**Prompt**. Copy every line of the data exactly, keeping out any picture.

**Source data**.
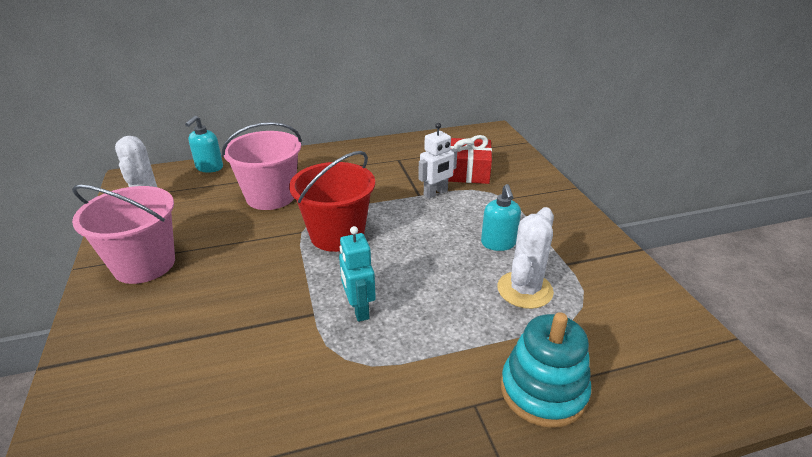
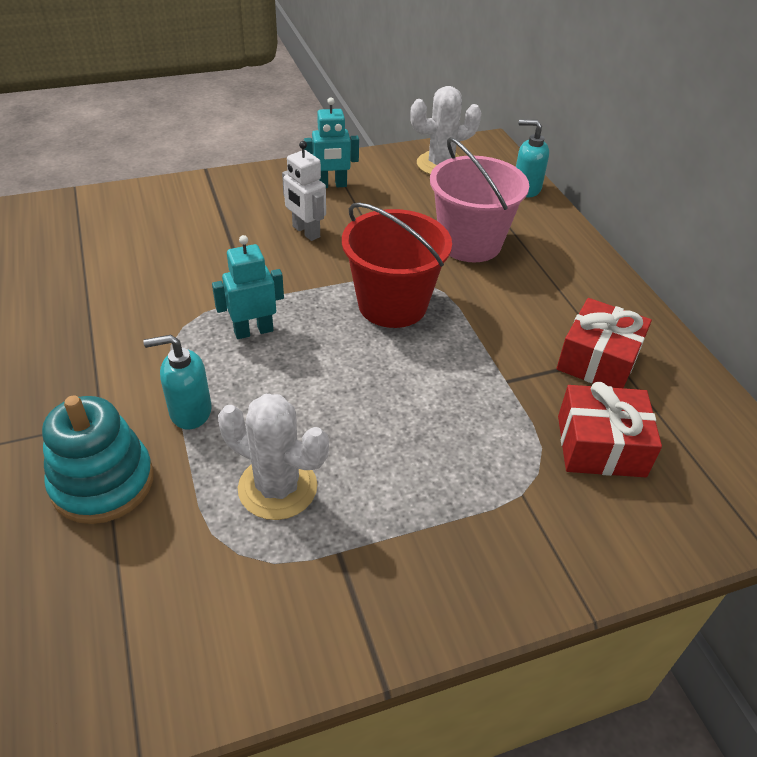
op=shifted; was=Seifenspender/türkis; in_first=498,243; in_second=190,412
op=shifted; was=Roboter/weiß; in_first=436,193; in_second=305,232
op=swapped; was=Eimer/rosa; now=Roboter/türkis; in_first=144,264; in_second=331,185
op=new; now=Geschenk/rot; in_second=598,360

**Completed exercise**.
op=shifted; was=Seifenspender/türkis; in_first=498,243; in_second=190,412
op=shifted; was=Roboter/weiß; in_first=436,193; in_second=305,232
op=swapped; was=Eimer/rosa; now=Roboter/türkis; in_first=144,264; in_second=331,185
op=new; now=Geschenk/rot; in_second=598,360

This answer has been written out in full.